Task to complete: A single number is expected: the count of lines in the entries below that contain "point".

○ ○ ○ ○ ○ ○ ○

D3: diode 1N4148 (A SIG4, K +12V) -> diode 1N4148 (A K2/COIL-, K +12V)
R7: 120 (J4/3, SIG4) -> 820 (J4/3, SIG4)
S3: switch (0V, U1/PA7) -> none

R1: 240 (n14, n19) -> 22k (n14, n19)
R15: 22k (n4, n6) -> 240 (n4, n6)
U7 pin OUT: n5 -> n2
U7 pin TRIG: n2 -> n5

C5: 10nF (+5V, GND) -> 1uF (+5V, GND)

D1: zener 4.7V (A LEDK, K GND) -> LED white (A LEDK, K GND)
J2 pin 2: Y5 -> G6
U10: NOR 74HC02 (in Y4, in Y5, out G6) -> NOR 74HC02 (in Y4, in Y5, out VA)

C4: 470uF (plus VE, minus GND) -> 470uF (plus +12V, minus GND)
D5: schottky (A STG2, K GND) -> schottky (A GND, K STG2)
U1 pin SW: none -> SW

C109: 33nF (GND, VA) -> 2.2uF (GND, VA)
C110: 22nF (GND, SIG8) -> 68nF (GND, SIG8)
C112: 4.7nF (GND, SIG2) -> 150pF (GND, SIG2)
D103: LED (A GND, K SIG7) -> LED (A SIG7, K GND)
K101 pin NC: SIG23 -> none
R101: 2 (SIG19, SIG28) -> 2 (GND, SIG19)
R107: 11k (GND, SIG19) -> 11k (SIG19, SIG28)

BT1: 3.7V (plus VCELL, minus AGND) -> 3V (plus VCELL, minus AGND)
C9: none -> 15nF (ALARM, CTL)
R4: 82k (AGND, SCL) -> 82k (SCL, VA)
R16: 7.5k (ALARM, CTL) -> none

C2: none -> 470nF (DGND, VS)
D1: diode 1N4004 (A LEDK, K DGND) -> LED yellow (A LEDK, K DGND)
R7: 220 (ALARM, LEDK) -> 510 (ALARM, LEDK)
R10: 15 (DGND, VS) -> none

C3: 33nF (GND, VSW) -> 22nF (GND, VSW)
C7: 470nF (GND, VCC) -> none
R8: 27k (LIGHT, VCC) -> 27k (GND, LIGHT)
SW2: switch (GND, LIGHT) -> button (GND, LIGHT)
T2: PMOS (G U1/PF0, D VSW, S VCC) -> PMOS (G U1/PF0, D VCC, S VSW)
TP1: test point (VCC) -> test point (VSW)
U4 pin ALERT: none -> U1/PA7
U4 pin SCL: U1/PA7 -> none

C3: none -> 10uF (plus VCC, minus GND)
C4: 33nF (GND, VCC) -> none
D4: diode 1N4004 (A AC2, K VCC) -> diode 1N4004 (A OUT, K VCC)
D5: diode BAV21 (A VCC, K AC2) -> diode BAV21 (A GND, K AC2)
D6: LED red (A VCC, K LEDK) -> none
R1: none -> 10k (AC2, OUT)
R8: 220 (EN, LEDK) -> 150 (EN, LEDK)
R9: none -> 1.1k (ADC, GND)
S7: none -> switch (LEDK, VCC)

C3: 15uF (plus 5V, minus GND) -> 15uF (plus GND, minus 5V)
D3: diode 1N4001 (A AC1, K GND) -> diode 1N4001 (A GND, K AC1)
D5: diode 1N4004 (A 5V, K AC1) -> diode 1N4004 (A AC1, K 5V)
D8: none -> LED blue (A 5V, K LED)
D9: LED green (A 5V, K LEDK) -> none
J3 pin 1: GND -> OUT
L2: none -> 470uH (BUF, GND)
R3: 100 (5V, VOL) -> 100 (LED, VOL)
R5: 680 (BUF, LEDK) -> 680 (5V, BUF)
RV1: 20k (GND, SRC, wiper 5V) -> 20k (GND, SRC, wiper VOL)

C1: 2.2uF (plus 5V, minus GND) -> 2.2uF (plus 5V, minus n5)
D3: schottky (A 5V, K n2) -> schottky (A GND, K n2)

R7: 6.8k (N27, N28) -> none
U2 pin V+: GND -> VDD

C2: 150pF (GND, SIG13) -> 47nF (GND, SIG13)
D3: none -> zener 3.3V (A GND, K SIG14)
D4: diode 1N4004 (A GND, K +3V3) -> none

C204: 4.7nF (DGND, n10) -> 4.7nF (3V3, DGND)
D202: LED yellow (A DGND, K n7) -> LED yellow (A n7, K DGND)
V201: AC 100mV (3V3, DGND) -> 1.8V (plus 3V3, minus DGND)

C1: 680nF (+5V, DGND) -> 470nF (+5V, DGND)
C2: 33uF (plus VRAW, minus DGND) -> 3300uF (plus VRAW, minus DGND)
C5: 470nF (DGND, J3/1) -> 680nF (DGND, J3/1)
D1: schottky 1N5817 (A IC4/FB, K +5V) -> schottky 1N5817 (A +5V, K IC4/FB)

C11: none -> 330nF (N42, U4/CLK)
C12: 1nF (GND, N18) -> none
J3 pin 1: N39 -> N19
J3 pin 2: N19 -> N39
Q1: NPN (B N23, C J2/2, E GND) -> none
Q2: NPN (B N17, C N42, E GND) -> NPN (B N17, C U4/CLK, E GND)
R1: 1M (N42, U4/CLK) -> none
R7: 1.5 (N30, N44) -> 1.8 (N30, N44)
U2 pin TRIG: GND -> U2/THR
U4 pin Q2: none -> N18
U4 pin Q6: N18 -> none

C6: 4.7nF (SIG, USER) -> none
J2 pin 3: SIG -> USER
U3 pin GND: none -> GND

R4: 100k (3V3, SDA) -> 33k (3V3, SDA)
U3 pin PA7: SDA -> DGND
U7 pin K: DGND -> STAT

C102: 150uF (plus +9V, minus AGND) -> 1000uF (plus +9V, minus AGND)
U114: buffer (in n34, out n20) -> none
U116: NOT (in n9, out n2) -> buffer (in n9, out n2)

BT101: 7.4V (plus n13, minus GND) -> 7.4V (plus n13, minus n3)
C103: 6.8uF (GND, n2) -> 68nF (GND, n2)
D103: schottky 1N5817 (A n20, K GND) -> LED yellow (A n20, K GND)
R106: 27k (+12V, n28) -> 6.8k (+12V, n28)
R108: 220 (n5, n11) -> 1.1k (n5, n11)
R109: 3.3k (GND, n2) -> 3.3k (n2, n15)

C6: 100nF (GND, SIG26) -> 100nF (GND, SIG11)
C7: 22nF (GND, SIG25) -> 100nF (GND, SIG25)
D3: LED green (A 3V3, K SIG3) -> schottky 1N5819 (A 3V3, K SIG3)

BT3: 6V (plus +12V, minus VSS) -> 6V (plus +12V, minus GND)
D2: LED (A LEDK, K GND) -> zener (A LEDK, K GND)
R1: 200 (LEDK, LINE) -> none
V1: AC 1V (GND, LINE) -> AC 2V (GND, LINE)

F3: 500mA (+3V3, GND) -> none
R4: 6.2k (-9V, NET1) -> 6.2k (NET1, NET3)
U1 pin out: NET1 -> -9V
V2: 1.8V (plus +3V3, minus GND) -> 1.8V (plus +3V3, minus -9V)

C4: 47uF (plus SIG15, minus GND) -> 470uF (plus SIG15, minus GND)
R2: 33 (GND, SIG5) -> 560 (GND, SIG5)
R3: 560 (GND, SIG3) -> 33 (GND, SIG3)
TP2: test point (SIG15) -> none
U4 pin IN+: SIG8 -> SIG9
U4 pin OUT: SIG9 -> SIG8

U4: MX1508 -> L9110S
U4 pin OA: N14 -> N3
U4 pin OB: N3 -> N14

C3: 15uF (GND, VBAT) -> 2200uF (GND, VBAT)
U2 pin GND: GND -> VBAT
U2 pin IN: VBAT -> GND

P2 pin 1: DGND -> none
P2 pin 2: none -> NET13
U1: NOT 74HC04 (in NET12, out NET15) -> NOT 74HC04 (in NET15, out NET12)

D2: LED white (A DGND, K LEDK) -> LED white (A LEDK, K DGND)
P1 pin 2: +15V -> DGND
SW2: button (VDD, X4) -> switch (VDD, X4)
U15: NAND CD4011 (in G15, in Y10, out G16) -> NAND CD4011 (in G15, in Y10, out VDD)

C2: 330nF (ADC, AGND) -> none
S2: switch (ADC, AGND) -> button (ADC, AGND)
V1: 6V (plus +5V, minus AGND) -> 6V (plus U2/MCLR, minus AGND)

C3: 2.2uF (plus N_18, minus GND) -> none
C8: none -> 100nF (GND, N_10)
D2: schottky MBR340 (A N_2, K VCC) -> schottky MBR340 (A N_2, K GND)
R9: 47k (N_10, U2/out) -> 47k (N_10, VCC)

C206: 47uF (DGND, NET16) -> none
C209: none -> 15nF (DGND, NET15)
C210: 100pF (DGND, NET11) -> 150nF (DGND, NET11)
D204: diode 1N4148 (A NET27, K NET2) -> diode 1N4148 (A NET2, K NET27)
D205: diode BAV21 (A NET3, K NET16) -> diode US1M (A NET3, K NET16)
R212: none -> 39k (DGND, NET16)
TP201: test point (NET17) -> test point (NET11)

○ ○ ○ ○ ○ ○ ○

Solution: 3